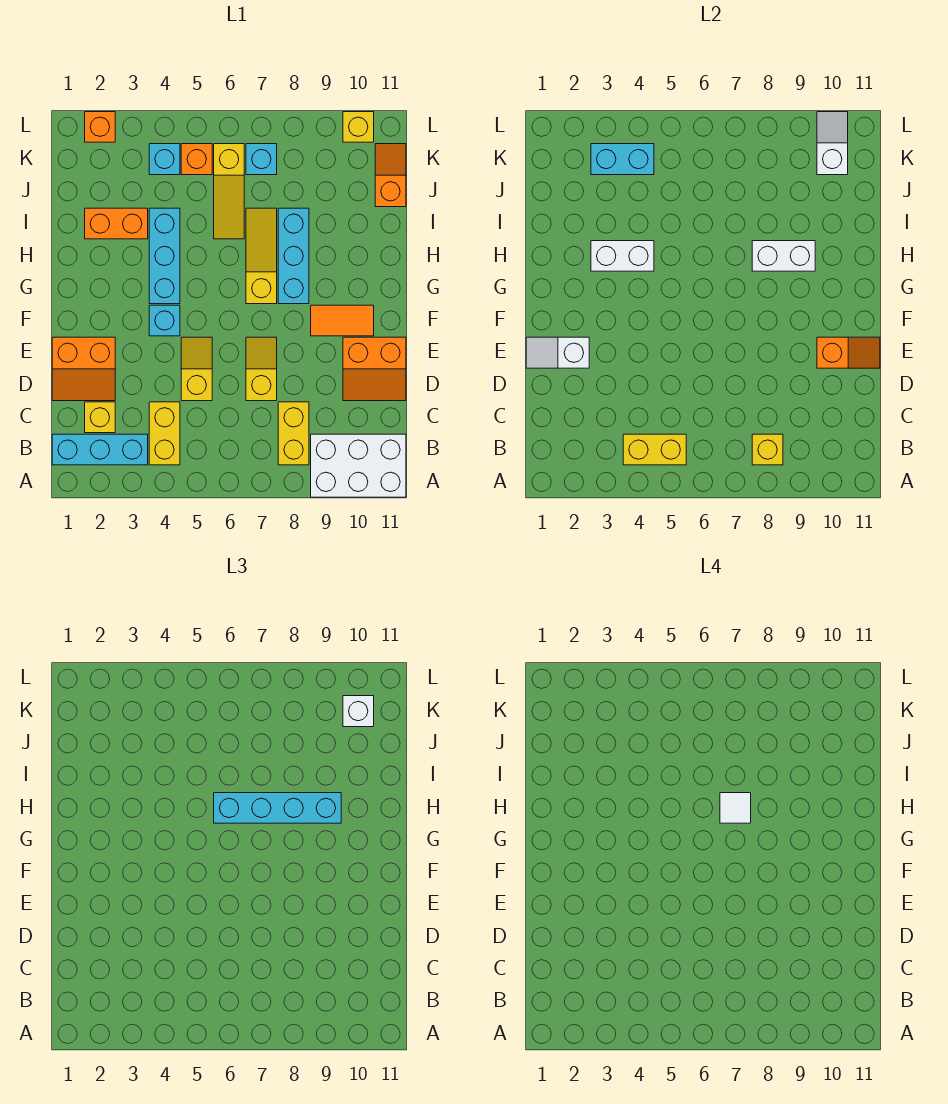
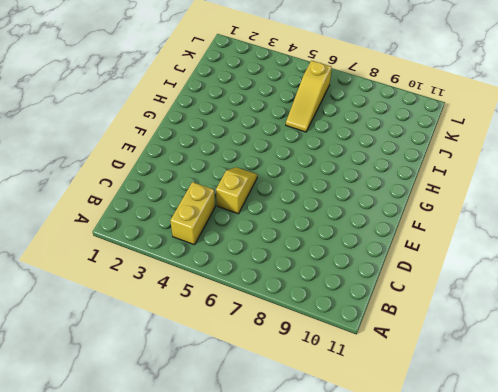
none -> white 2x3 brick [311,434,406,497]
none -> cyan 1x3 brick [52,434,148,465]
none -> yellow 1x2 brick [278,402,309,465]
none -> yellow 1x1 brick [85,402,115,433]

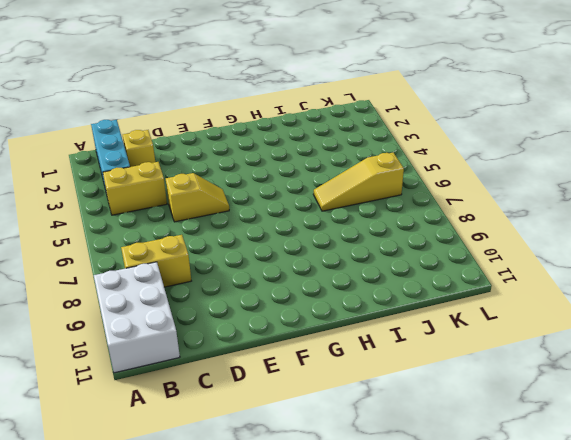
none -> orange 2x2 slope [52,337,115,401]
none -> yellow 1x2 slope [246,337,277,401]
none -> orange 2x2 slope [343,337,406,401]
none -> cyan 1x1 brick [149,305,180,336]

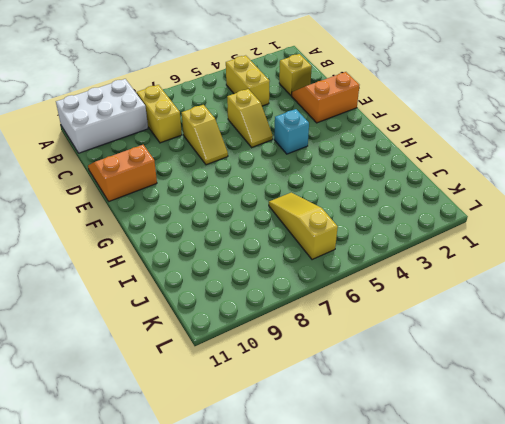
none -> cyan 1x3 brick [52,434,148,465]
none -> orange 1x2 tile [311,305,374,336]
none -> cyan 1x3 brick [149,208,180,304]
none -> yellow 1x3 slope [246,208,277,304]

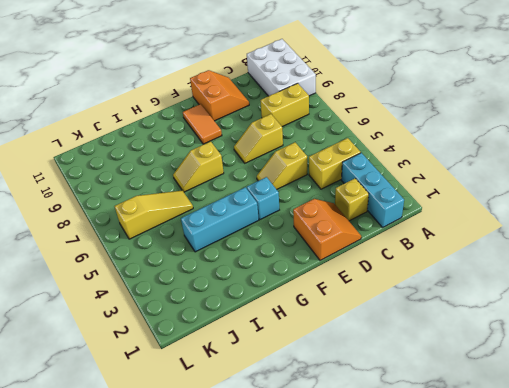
yellow 1x2 slope [173,141,224,192] -> yellow 1x3 slope [246,208,277,304]
none -> cyan 1x3 brick [278,208,309,304]
none -> orange 1x2 brick [85,208,148,239]
none -> orange 1x2 slope [375,144,406,207]
none -> cyan 1x1 brick [149,144,180,175]

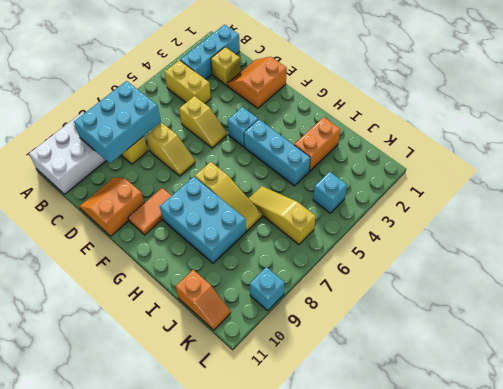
cyan 2x3 brick [74,81,161,163] -> yellow 1x1 brick [752,434,783,465]
cyan 2x3 brick [160,177,246,263] -> cyan 1x3 brick [278,208,309,304]
cyan 1x1 brick [250,267,285,311] -> cyan 1x1 brick moved to [246,144,277,175]
none -> orange 1x1 brick [181,144,212,175]
none -> orange 1x1 brick [85,112,115,142]
none -> yellow 1x1 brick [343,112,374,142]
none -> yellow 1x2 brick [623,434,686,465]

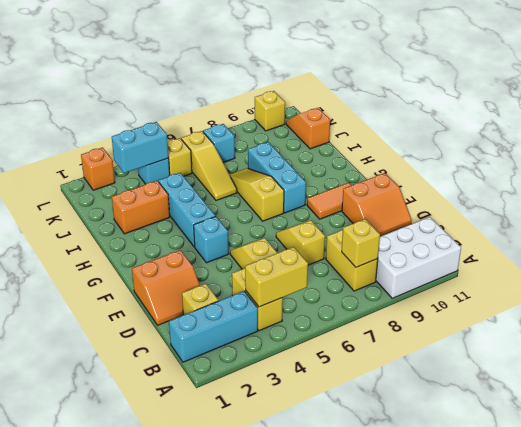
yellow 1x1 brick [168,138,192,176] -> orange 1x1 brick [181,144,212,175]
none -> white 1x2 slope [526,337,589,368]
none -> orange 1x2 slope [817,337,880,368]
none -> white 1x2 brick [591,241,654,271]
none -> white 1x2 brick [752,241,815,271]

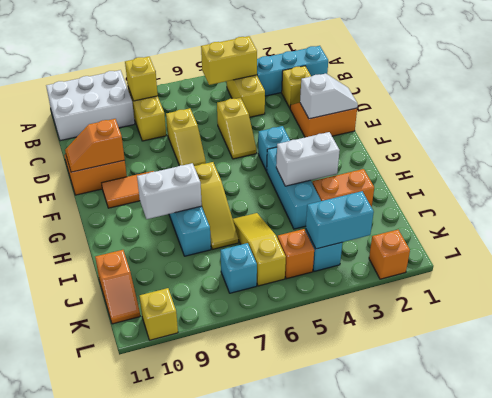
none -> white 1x2 slope [817,112,848,175]
none -> cyan 1x4 brick [214,793,341,823]
none -> white 1x1 brick [343,696,374,727]
none -> white 1x1 tile [720,793,751,823]

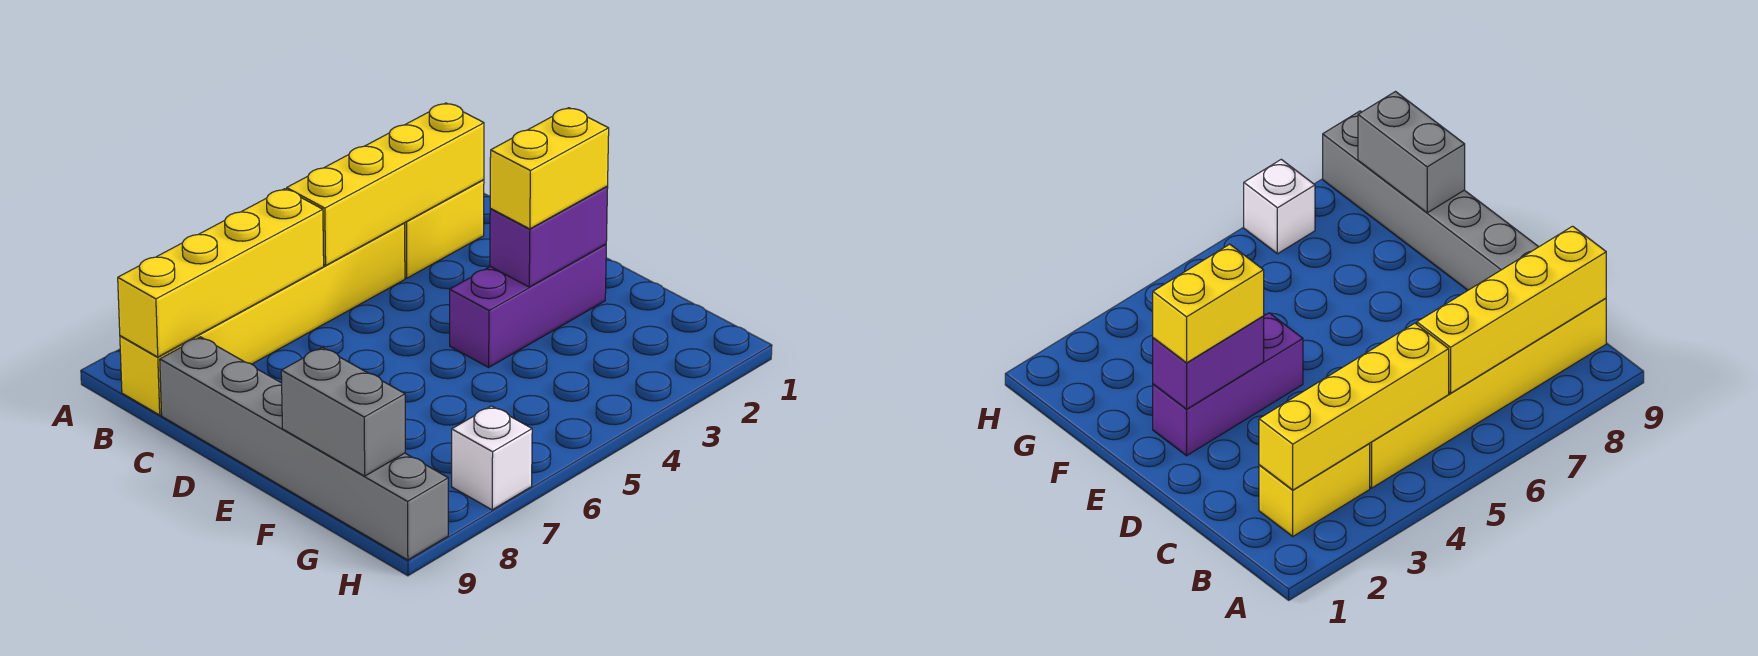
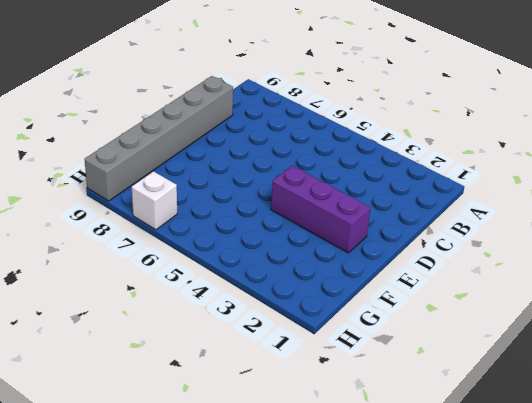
none -> yellow 1x2 brick [405,180,484,278]
none -> yellow 1x6 brick [120,223,405,415]

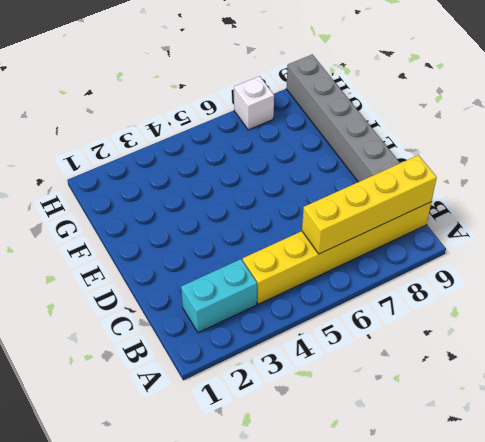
cyan 1x2 brick [181,259,257,333] -> yellow 1x2 brick [405,180,484,278]
none -> purple 1x3 brick [450,244,606,367]
none -> yellow 1x4 brick [287,103,484,265]

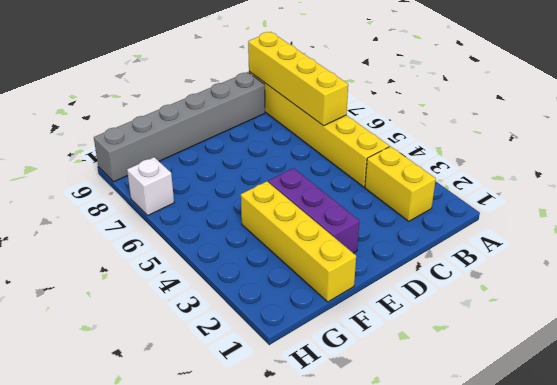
yellow 1x4 brick [241,181,356,302] -> yellow 1x4 brick moved to [287,103,484,265]
none -> purple 1x2 brick [490,186,608,287]
none -> grey 1x2 brick [281,347,405,476]

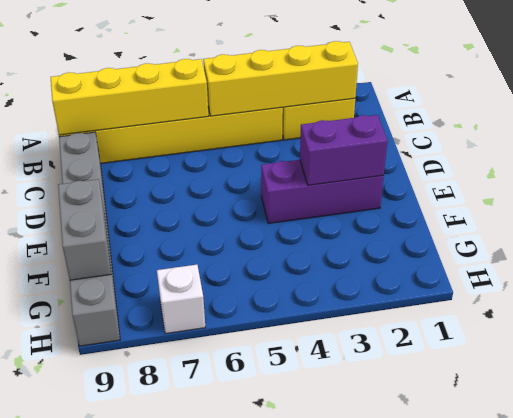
none -> yellow 1x2 brick [490,108,609,229]

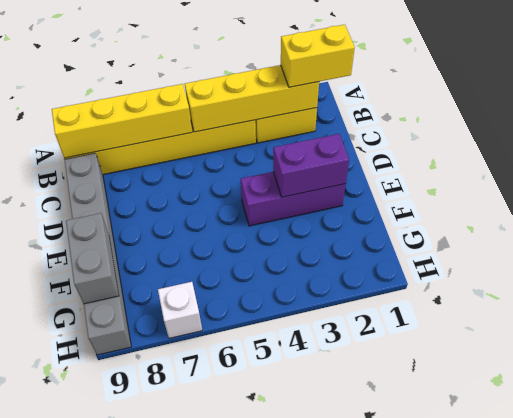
yellow 1x2 brick [281,25,355,87] -> yellow 1x2 brick moved to [490,108,609,229]

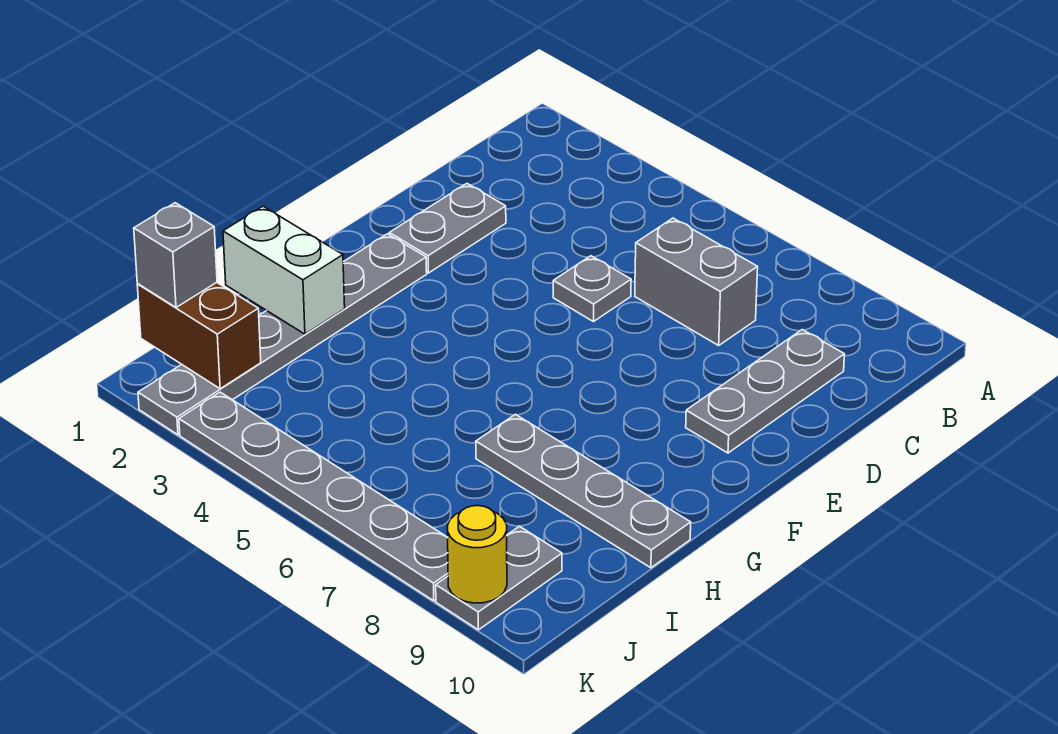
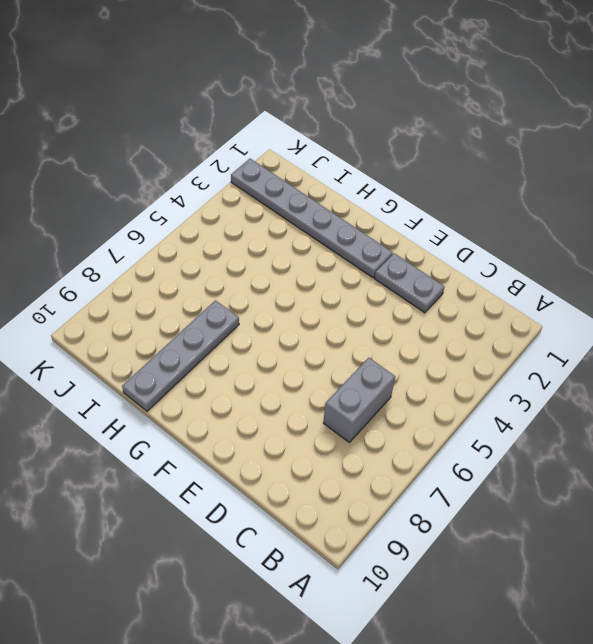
none -> grey 1x3 plate [686,330,844,453]
none -> grey 1x1 plate [553,256,631,322]
none -> grey 1x2 plate [436,526,562,630]

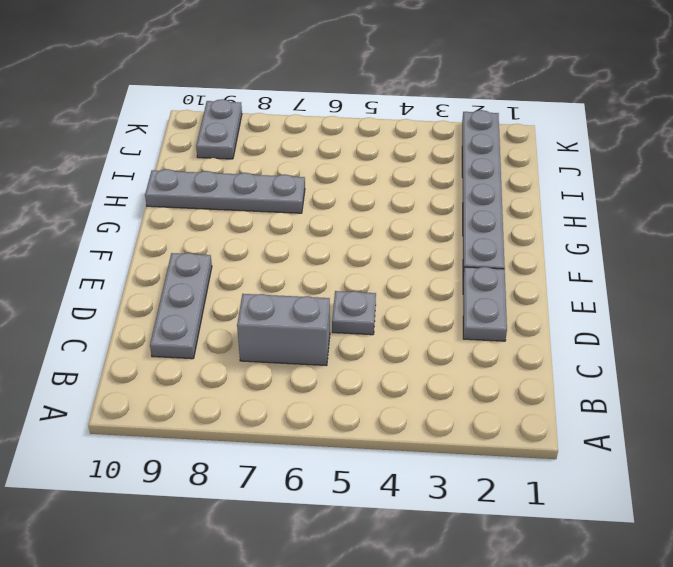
none -> grey 1x6 plate [179,392,448,601]
none -> white 1x2 brick [223,206,345,334]
none -> brown 1x2 brick [137,282,261,389]

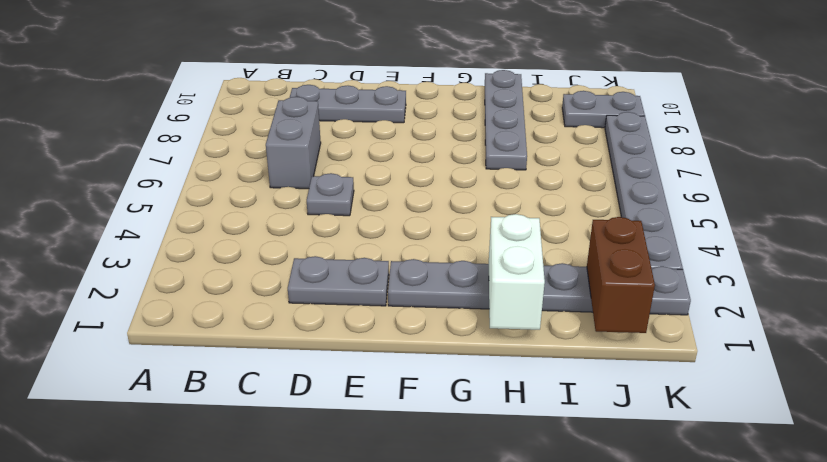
none -> yellow 1x1 round brick [447,506,507,603]
none -> grey 1x1 brick [134,203,217,307]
============
* Work request
Each line above from the one containing "none -> yellow 1x1 brick [85,402,115,433]" through the one containing "none -> cyan 1x1 brick [149,144,180,175]" is to be returned verbatim. Nothing else, and no pictures.

* Written answer
none -> yellow 1x1 brick [85,402,115,433]

none -> orange 2x2 slope [52,337,115,401]
none -> yellow 1x2 slope [246,337,277,401]
none -> orange 2x2 slope [343,337,406,401]
none -> cyan 1x1 brick [149,305,180,336]

none -> cyan 1x3 brick [52,434,148,465]
none -> orange 1x2 tile [311,305,374,336]
none -> cyan 1x3 brick [149,208,180,304]
none -> yellow 1x3 slope [246,208,277,304]

yellow 1x2 slope [173,141,224,192] -> yellow 1x3 slope [246,208,277,304]
none -> cyan 1x3 brick [278,208,309,304]
none -> orange 1x2 brick [85,208,148,239]
none -> orange 1x2 slope [375,144,406,207]
none -> cyan 1x1 brick [149,144,180,175]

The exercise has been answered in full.